**DESCRIPTION OF THE TASK**
Look through the lines below and copy each one that includes "pink".

**SOURCE DATA**
* * * * * * *

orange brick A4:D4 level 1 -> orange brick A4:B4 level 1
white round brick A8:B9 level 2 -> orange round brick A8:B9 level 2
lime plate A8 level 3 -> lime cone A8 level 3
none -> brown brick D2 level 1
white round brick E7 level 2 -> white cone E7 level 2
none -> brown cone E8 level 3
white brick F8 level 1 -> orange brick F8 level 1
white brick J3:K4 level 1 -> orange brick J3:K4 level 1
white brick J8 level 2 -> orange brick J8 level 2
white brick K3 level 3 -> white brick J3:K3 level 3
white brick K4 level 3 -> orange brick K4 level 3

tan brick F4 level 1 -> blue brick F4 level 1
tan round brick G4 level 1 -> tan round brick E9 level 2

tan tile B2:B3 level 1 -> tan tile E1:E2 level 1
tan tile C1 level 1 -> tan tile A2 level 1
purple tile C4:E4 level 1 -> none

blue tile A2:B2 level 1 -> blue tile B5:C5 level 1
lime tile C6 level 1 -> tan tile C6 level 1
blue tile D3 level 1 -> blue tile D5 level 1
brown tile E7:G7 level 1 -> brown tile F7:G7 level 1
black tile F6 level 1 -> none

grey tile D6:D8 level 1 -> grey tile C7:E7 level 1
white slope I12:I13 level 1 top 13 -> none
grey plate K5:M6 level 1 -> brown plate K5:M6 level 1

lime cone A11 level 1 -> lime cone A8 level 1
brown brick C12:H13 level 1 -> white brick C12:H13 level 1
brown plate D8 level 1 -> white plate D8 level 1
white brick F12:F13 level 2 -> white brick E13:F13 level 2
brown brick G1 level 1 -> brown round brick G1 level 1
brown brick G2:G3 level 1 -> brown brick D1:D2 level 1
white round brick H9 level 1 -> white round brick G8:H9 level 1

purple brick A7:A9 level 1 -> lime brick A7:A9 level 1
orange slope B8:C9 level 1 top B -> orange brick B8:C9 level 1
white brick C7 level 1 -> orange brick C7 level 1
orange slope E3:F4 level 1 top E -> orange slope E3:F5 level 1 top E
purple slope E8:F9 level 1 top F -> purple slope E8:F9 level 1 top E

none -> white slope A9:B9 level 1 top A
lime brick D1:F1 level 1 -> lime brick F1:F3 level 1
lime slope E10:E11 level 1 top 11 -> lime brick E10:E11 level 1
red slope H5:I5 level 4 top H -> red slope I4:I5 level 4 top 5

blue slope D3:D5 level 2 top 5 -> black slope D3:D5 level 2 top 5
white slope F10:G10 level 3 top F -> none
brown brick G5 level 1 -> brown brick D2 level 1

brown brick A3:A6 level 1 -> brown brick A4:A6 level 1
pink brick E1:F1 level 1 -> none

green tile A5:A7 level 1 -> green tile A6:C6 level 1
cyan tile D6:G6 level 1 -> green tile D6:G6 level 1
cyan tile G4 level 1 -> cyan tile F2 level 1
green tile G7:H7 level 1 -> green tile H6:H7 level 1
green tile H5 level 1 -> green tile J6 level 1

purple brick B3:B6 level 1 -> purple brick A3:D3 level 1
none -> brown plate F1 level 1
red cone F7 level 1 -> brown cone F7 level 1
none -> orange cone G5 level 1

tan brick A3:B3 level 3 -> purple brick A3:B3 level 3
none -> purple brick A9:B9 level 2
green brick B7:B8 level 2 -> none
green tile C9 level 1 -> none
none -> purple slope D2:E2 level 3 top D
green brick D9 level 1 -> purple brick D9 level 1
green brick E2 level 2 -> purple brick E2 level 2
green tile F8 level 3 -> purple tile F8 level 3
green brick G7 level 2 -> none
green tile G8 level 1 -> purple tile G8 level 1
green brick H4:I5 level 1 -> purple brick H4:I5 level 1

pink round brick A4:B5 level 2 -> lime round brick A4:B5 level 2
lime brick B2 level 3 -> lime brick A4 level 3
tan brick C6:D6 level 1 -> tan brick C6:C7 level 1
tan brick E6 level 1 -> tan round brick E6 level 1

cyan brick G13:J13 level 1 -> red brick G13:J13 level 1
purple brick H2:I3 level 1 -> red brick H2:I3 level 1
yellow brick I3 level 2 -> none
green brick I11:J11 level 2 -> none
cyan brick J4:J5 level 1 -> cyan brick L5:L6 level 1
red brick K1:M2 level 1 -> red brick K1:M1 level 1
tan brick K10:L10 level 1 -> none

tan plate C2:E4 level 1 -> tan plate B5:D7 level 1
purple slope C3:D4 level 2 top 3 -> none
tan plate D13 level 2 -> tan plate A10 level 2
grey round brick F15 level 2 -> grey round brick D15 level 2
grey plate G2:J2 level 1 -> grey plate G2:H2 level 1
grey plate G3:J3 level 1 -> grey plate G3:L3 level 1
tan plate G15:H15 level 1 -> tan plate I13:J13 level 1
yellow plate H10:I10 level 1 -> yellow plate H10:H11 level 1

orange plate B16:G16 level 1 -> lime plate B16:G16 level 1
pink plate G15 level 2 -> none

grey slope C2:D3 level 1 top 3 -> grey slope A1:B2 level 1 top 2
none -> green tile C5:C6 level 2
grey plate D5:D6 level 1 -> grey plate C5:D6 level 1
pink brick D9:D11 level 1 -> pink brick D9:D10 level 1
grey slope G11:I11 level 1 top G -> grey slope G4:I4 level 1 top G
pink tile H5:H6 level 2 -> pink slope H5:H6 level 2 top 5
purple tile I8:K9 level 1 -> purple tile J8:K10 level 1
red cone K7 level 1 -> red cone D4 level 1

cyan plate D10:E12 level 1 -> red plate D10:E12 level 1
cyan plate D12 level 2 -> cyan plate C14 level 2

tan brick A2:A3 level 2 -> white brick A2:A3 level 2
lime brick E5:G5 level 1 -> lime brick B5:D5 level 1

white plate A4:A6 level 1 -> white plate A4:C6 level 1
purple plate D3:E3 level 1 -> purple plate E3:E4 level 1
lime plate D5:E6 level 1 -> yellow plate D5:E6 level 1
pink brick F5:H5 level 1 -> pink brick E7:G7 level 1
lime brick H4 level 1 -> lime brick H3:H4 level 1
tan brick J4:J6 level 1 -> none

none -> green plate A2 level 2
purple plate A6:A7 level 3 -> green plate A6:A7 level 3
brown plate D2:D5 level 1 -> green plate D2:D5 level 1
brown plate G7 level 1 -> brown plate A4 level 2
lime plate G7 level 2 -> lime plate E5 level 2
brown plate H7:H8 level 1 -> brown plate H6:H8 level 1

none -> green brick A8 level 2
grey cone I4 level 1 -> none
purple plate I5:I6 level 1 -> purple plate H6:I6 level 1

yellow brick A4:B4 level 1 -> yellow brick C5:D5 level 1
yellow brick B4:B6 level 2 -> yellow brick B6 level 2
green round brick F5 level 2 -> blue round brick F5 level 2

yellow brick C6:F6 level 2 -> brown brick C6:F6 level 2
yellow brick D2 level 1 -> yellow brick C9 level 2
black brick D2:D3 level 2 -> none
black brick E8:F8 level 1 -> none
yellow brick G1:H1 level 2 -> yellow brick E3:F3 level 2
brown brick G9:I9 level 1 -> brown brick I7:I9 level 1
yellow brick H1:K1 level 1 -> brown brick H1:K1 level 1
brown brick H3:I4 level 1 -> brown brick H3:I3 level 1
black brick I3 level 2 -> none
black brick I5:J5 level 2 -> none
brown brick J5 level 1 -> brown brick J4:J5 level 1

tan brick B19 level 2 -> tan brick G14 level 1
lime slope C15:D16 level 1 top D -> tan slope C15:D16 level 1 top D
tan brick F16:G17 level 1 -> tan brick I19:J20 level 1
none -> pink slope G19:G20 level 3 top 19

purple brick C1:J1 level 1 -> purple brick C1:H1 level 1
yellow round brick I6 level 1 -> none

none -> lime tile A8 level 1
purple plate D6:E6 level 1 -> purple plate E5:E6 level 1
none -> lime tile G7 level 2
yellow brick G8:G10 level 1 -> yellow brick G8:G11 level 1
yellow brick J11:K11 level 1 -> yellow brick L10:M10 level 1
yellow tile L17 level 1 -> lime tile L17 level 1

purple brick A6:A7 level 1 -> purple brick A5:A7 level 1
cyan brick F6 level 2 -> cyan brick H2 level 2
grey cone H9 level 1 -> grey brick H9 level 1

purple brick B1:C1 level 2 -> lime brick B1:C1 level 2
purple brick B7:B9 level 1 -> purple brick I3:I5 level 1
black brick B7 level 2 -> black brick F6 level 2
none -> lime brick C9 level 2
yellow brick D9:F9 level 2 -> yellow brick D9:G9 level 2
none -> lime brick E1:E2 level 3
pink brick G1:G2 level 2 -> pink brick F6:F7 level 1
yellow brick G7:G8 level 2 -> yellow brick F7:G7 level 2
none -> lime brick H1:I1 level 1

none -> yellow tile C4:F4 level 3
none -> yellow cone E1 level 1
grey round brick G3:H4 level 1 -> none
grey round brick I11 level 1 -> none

* * * * * * *

**SOLUTION FOR THIS TASK**
pink brick E1:F1 level 1 -> none
pink round brick A4:B5 level 2 -> lime round brick A4:B5 level 2
pink plate G15 level 2 -> none
pink brick D9:D11 level 1 -> pink brick D9:D10 level 1
pink tile H5:H6 level 2 -> pink slope H5:H6 level 2 top 5
pink brick F5:H5 level 1 -> pink brick E7:G7 level 1
none -> pink slope G19:G20 level 3 top 19
pink brick G1:G2 level 2 -> pink brick F6:F7 level 1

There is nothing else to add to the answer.